§ Data for review:
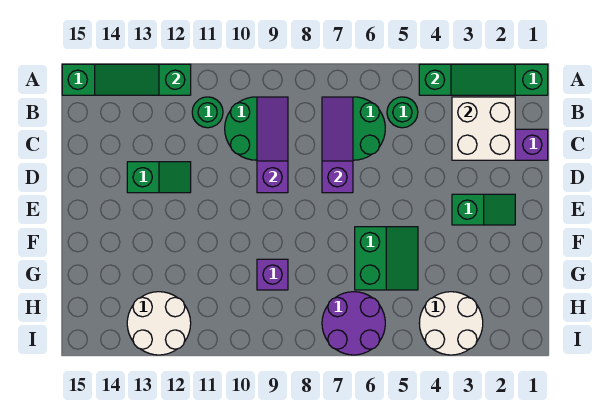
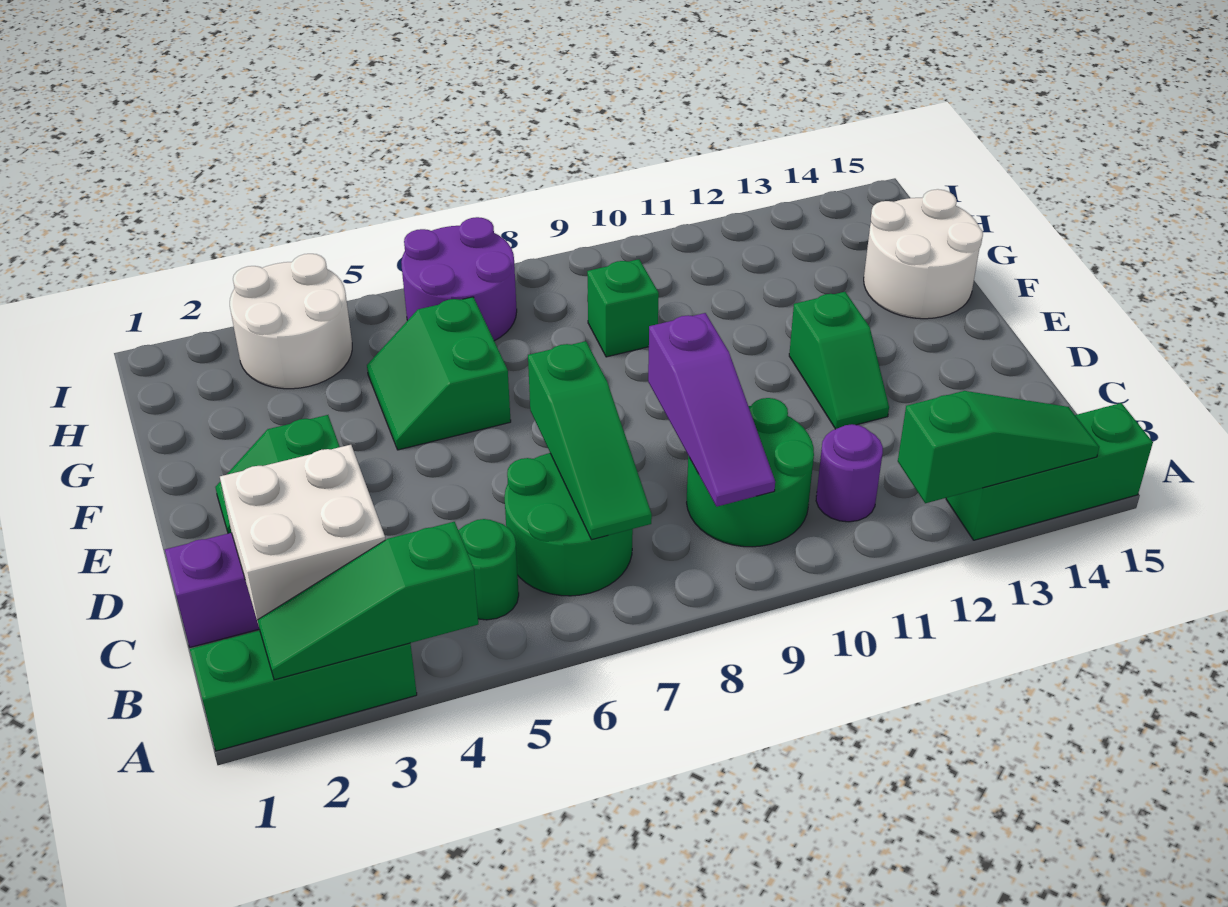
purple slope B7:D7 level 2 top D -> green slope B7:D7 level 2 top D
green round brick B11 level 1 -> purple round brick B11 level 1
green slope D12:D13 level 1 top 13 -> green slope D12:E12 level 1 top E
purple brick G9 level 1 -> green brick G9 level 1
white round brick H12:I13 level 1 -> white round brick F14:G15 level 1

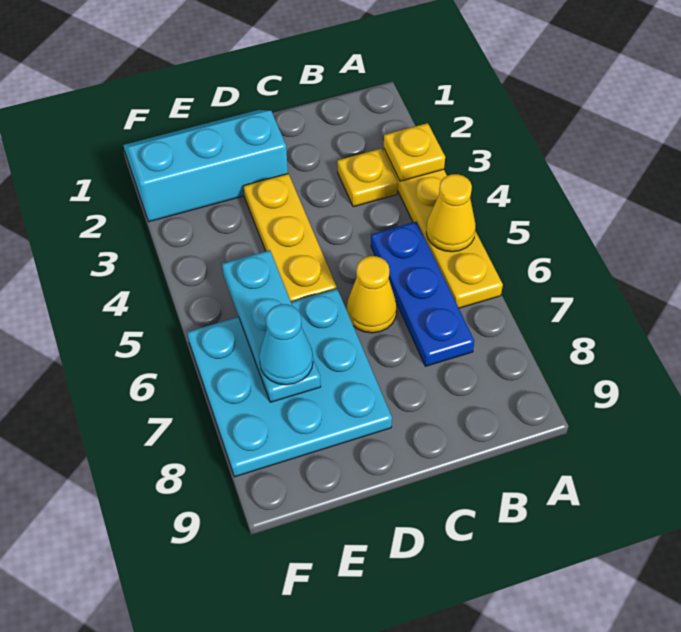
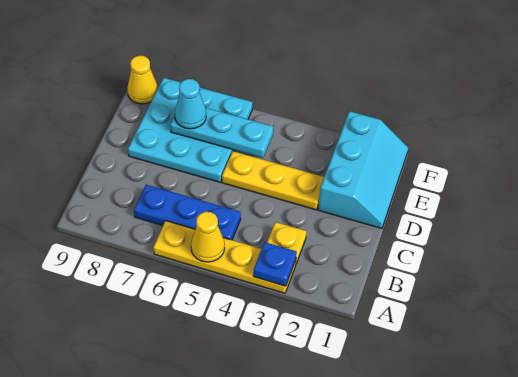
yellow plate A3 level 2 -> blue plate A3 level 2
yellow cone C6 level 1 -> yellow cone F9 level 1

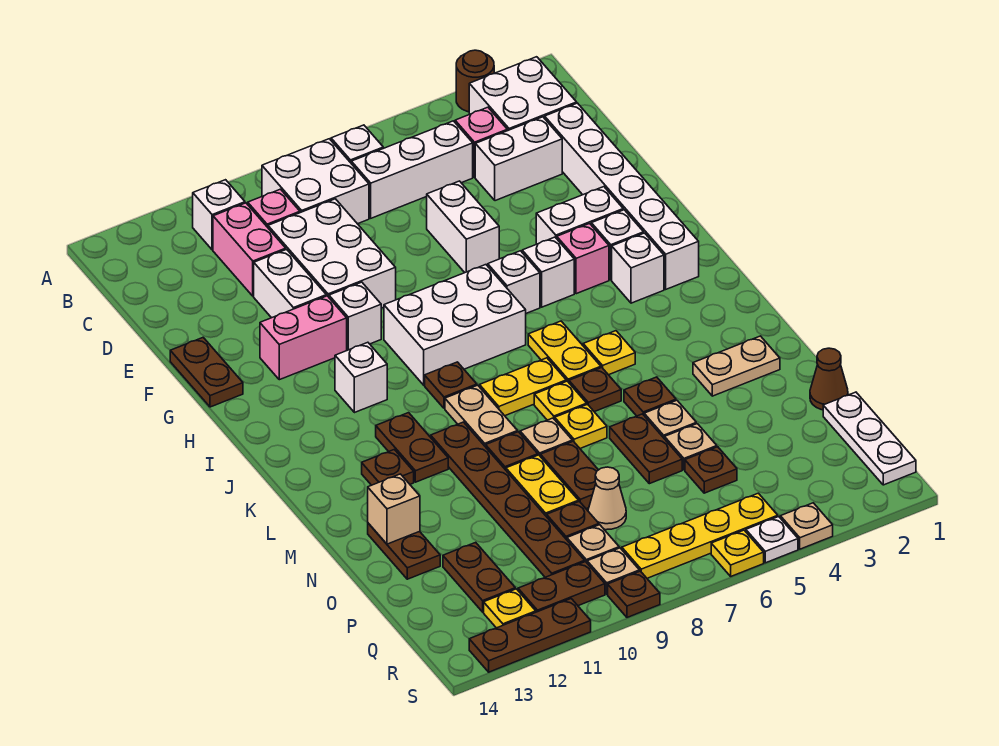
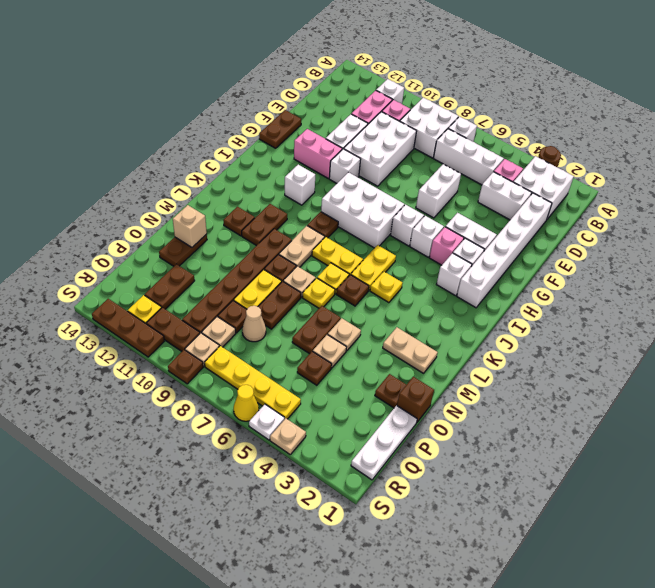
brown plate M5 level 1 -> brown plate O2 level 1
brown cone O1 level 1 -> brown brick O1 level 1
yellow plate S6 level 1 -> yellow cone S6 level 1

§ Task requirements: Above are the records. Copy every line in them holding "green".

§ Written response:
purple slope B7:D7 level 2 top D -> green slope B7:D7 level 2 top D
green round brick B11 level 1 -> purple round brick B11 level 1
green slope D12:D13 level 1 top 13 -> green slope D12:E12 level 1 top E
purple brick G9 level 1 -> green brick G9 level 1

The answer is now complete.